(Data to use)
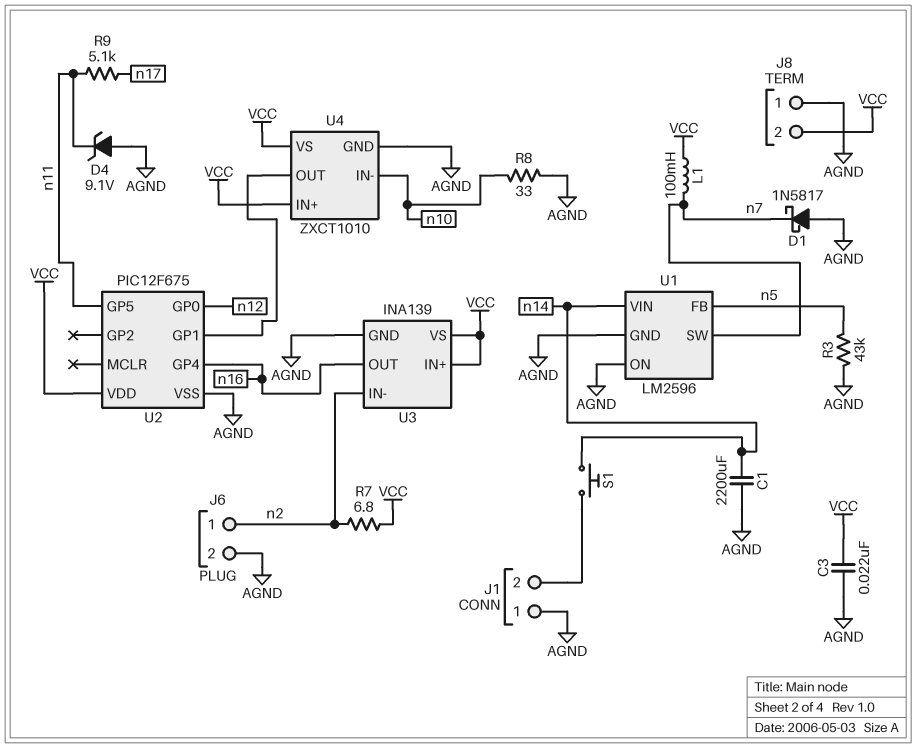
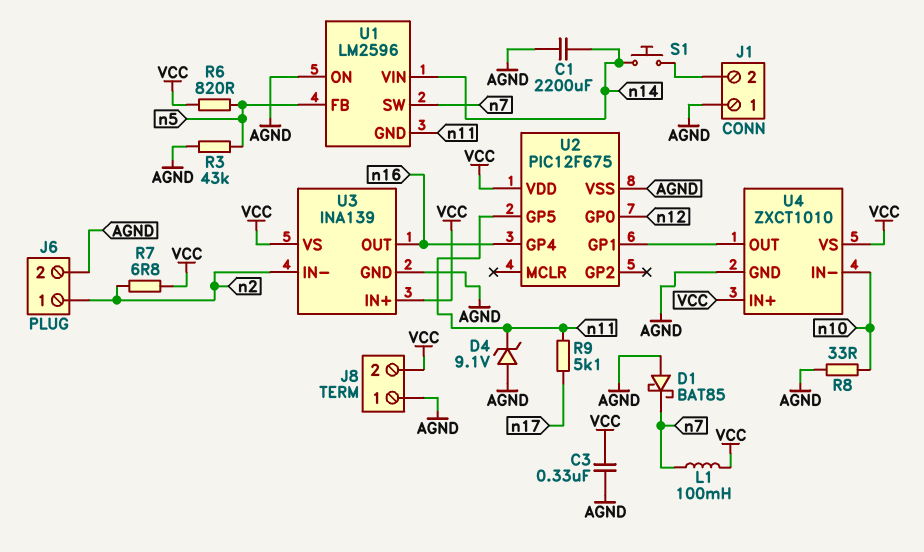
C3: 22nF (AGND, VCC) -> 330nF (AGND, VCC)
D1: schottky 1N5817 (A AGND, K n7) -> schottky BAT85 (A AGND, K n7)
R6: none -> 820 (VCC, n5)
U1 pin GND: AGND -> n11

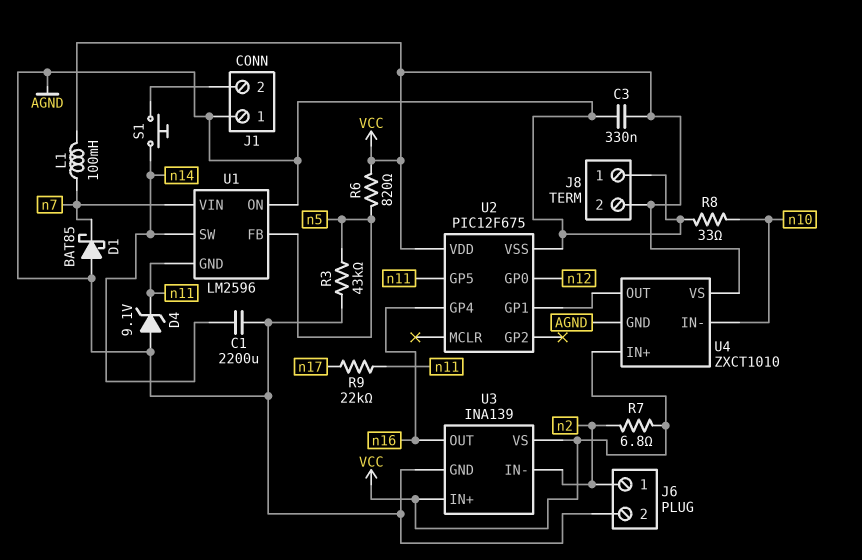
R9: 5.1k (n11, n17) -> 22k (n11, n17)
U1 pin SW: n7 -> n14
U1 pin VIN: n14 -> n7

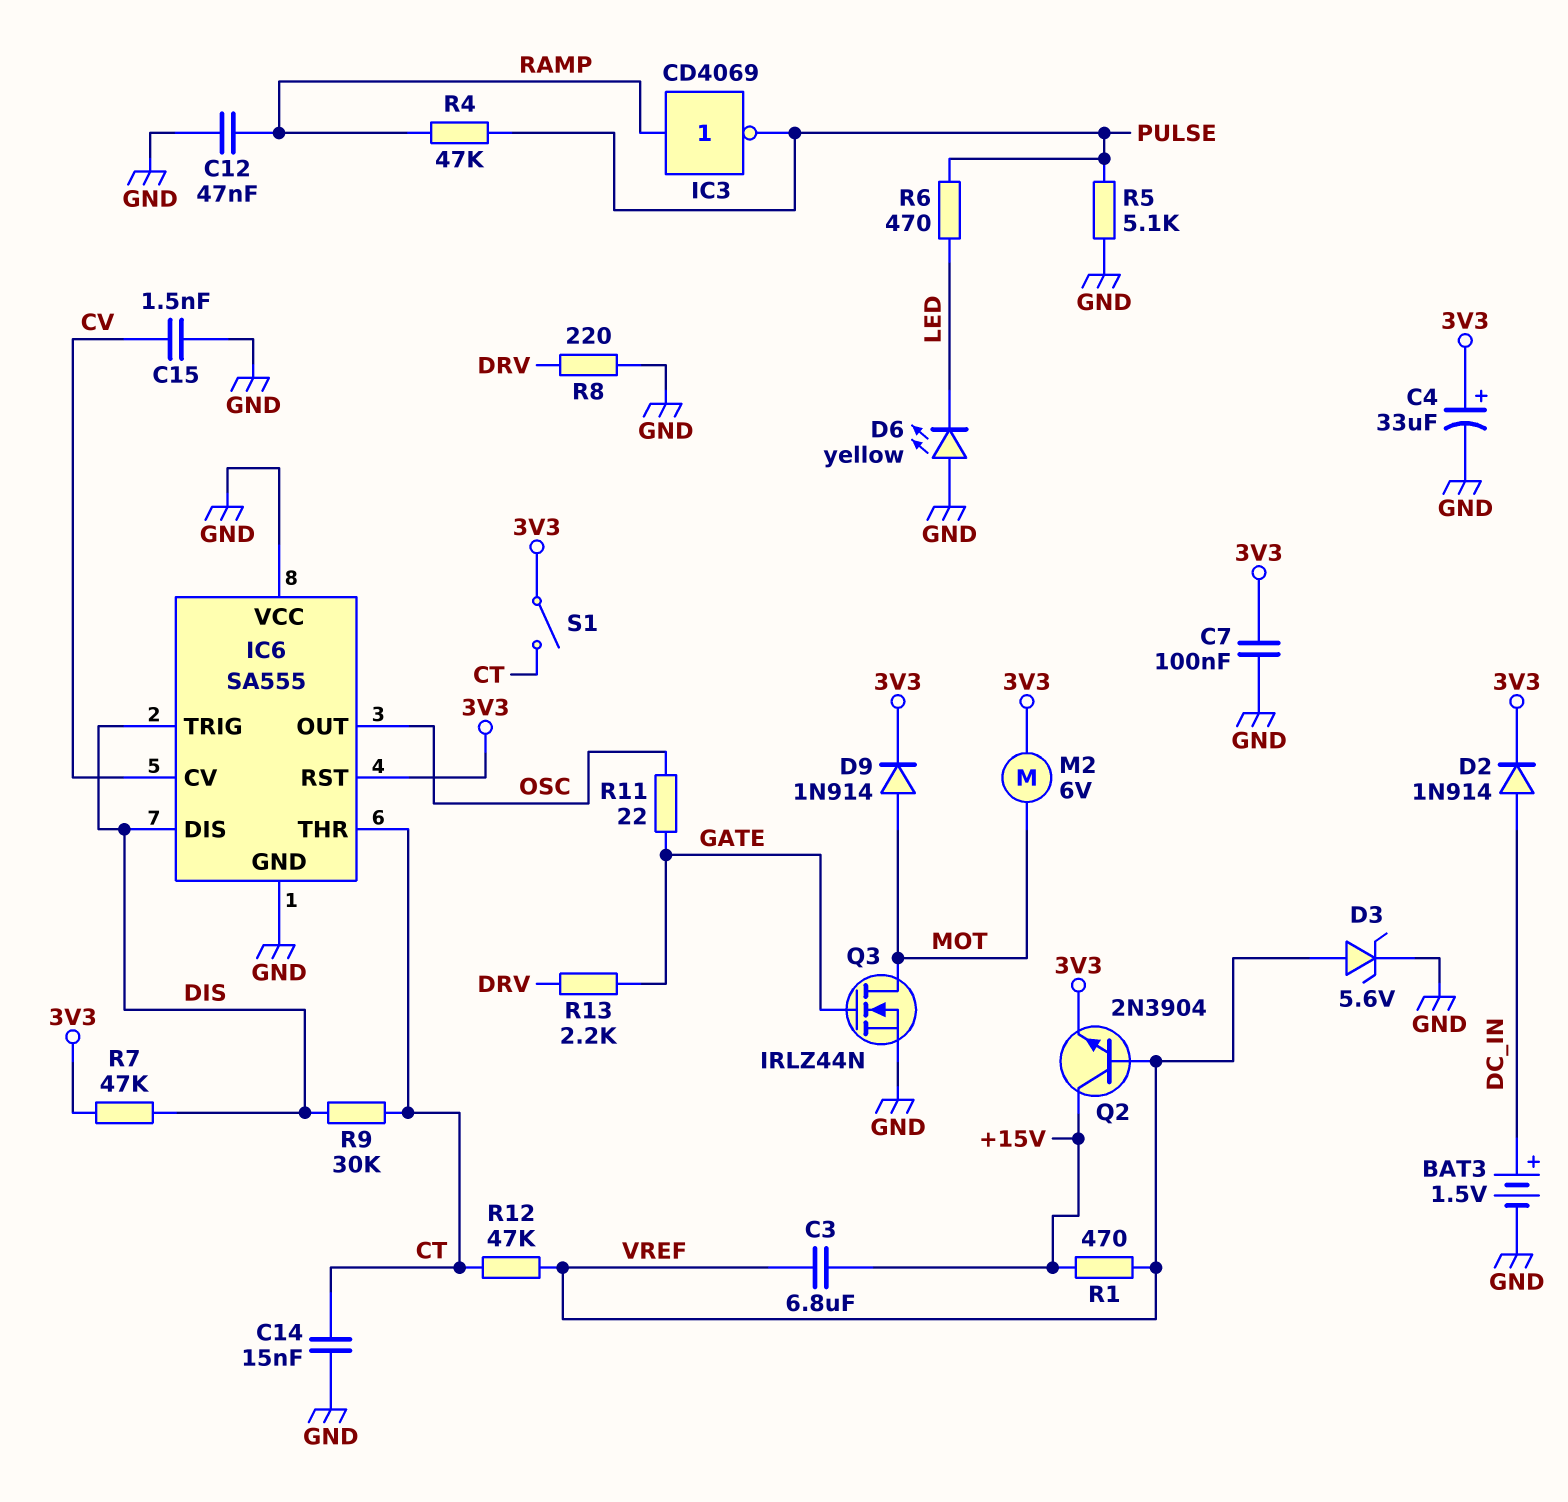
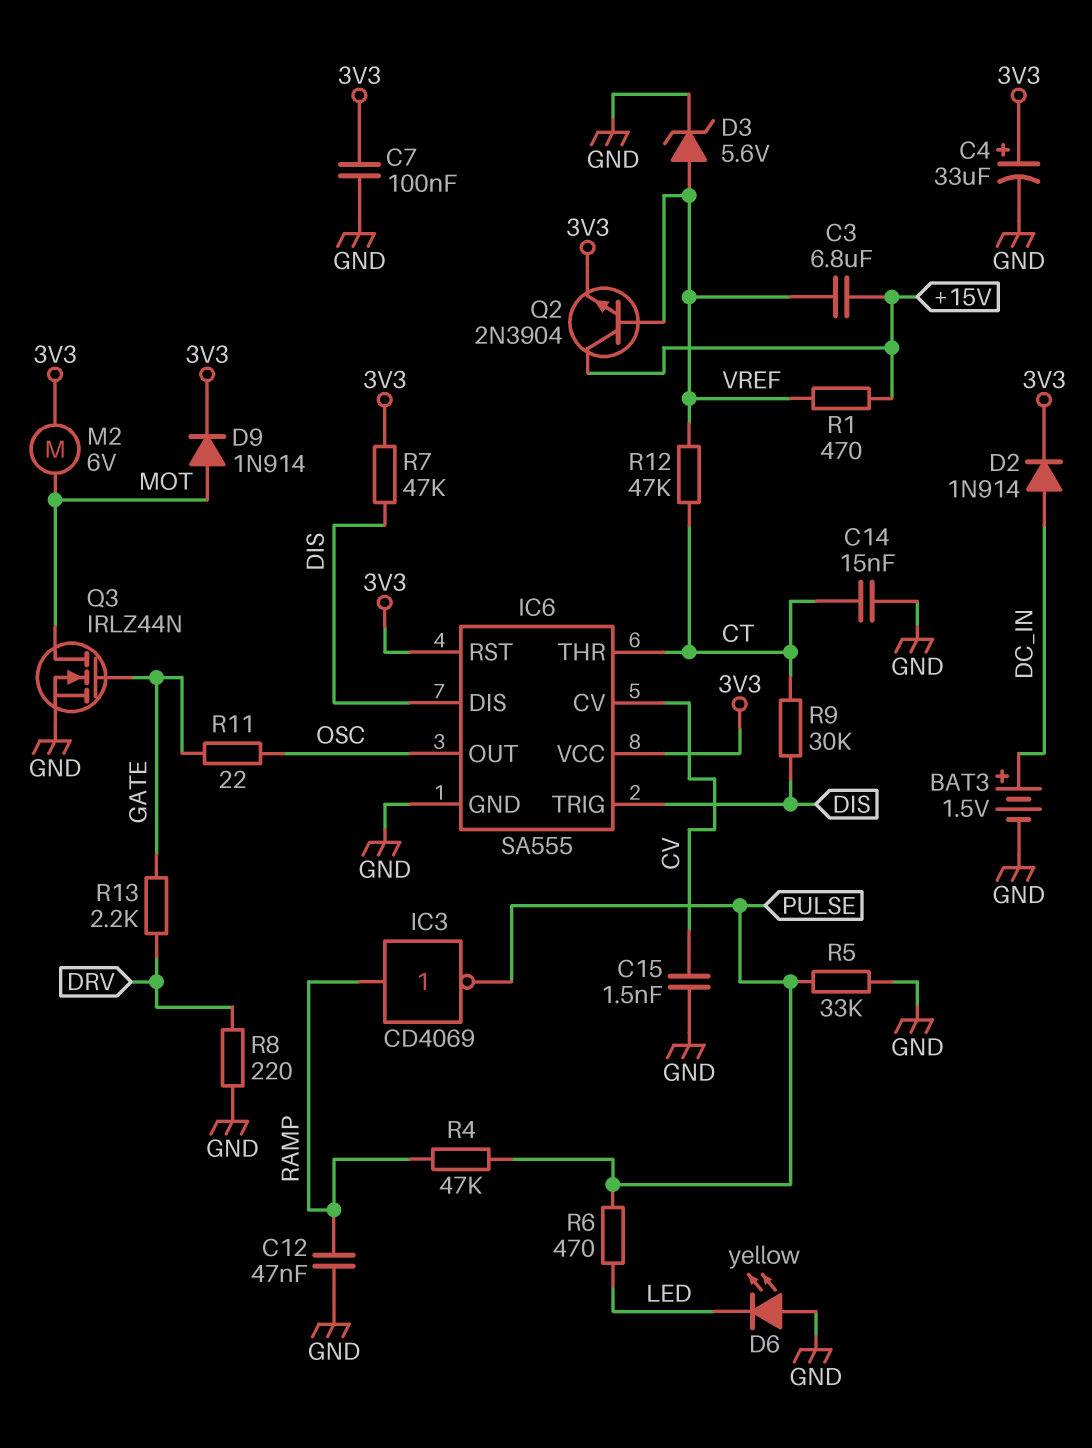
IC6 pin VCC: GND -> 3V3
R5: 5.1k (GND, PULSE) -> 33k (GND, PULSE)
S1: switch (3V3, CT) -> none

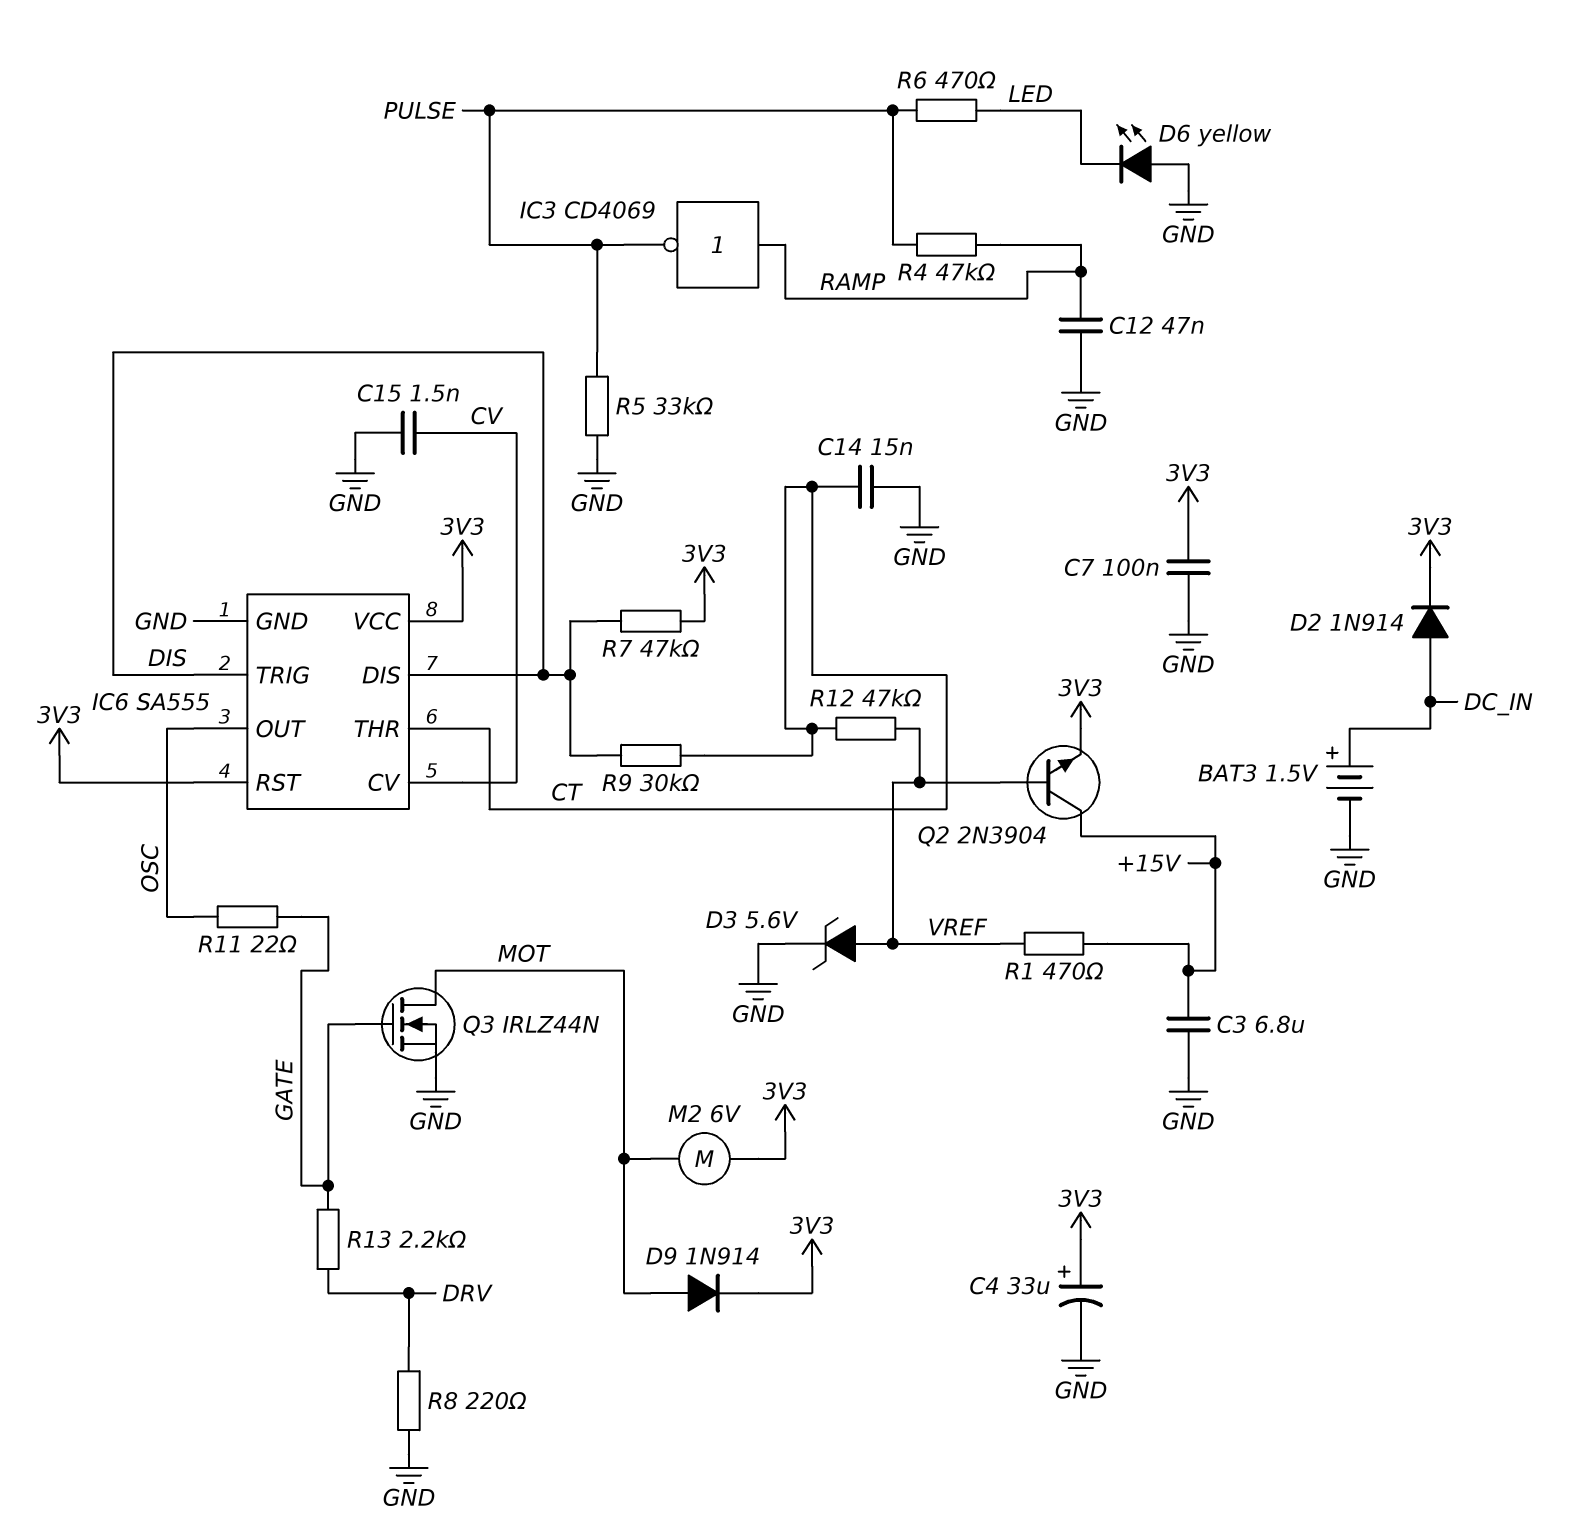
C3: 6.8uF (+15V, VREF) -> 6.8uF (+15V, GND)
(End Data to use)
**What this task involves**
Make a copy of each line in the records that has the word "AGND".

**Response**
C3: 22nF (AGND, VCC) -> 330nF (AGND, VCC)
D1: schottky 1N5817 (A AGND, K n7) -> schottky BAT85 (A AGND, K n7)
U1 pin GND: AGND -> n11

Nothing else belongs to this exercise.